» **Supplied information**
•••••
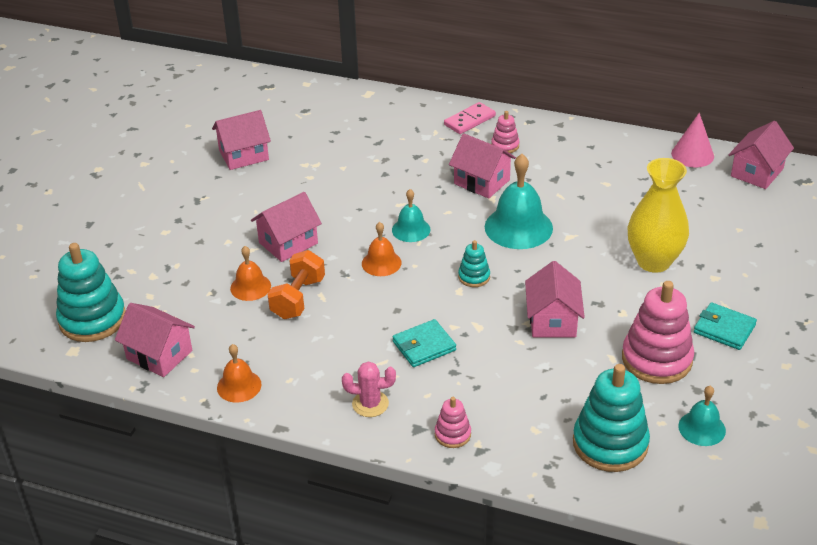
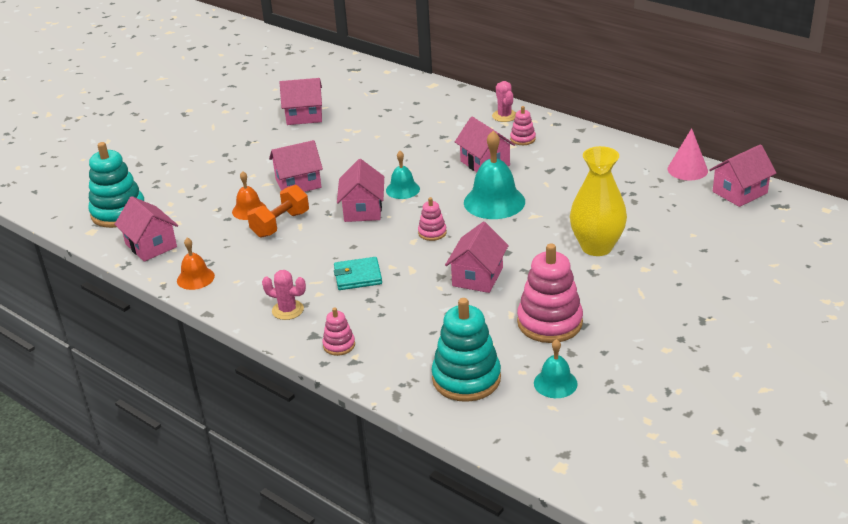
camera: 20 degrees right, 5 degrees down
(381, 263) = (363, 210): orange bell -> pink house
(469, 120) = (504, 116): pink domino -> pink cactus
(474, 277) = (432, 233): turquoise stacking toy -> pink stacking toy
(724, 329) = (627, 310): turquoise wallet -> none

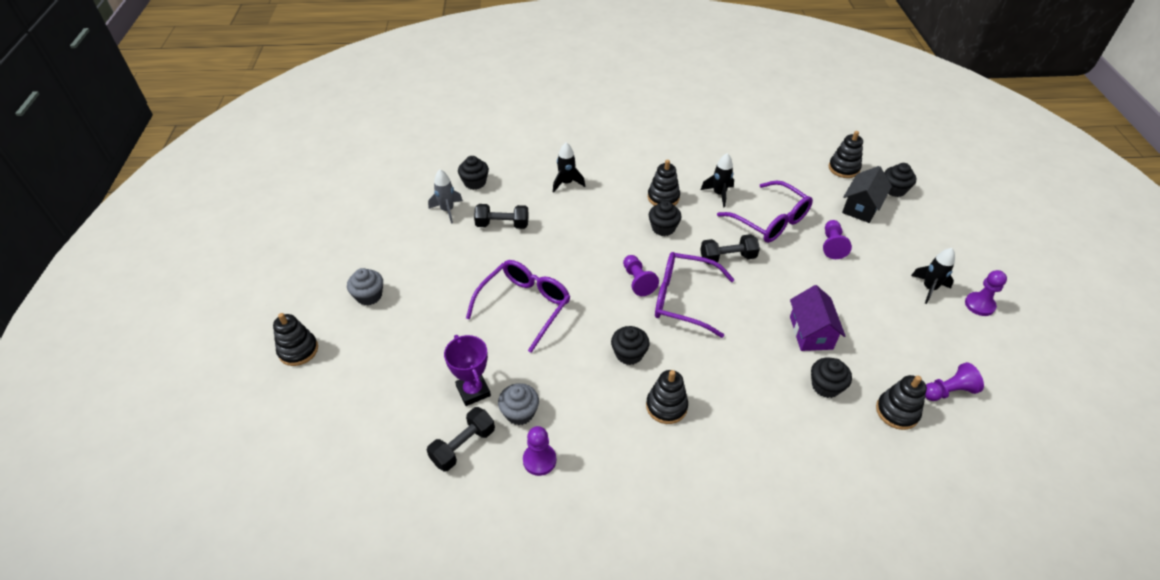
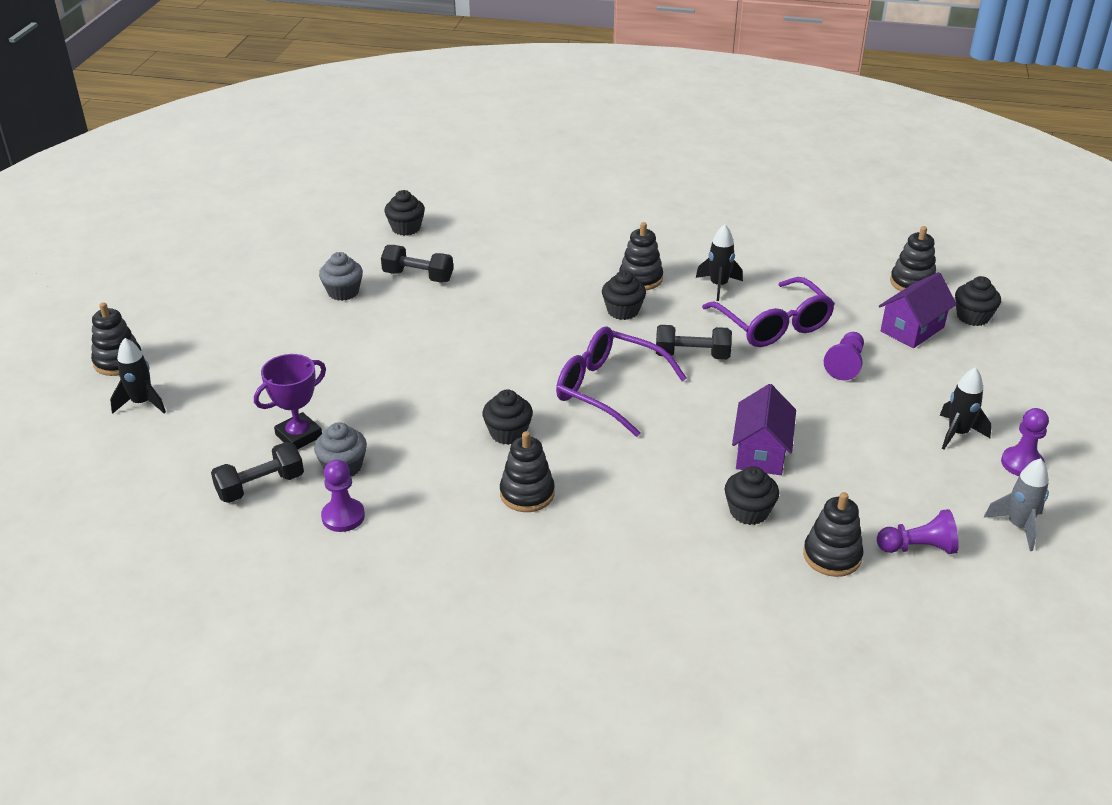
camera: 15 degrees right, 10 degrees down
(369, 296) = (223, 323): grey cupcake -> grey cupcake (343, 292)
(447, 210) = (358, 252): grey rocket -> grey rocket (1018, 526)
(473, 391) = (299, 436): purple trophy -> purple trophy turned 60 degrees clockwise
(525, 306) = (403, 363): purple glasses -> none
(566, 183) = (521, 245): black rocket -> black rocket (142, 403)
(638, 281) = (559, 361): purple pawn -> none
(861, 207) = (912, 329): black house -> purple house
•••••
» **Exercise description**
Only a number is required here: the count of lines in these entries that hold "rocket".

» **Task output**
2